- Input data:
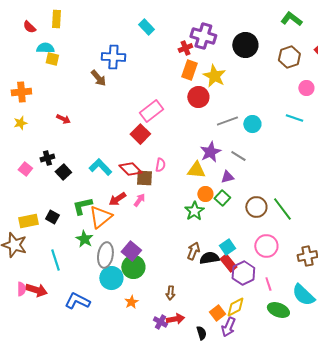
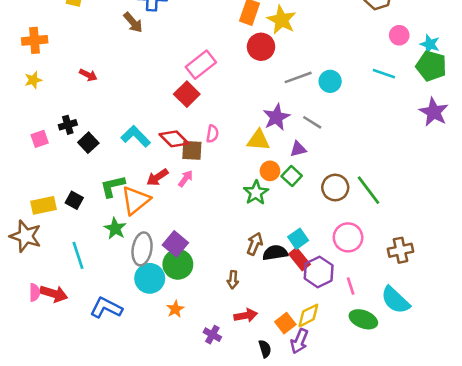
pink square: (25, 169) -> (40, 139), turned 32
brown arrow: (170, 293) -> (233, 280), moved
red arrow: (175, 319) -> (246, 315), moved

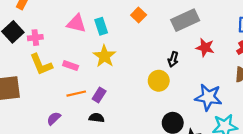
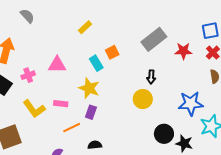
orange square: (139, 15) -> (112, 52), moved, turned 32
cyan rectangle: (101, 26) -> (96, 63), moved
pink cross: (35, 38) -> (28, 75), moved
red star: (205, 48) -> (183, 51), moved
purple rectangle: (99, 95) -> (91, 112), moved

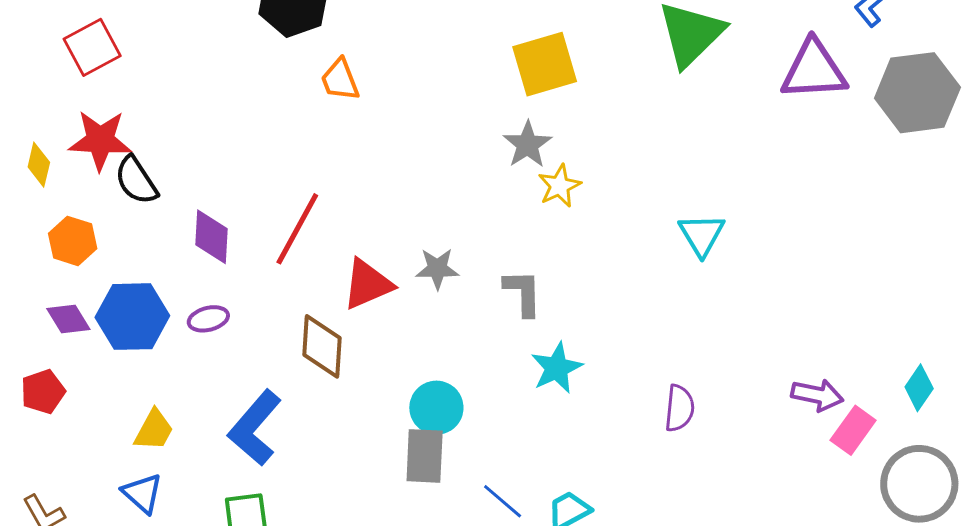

- Exercise: The answer must be every line of the records above that holds the word "pink".

- Solution for this exercise:
pink square: (25, 169) -> (40, 139), turned 32
pink cross: (35, 38) -> (28, 75), moved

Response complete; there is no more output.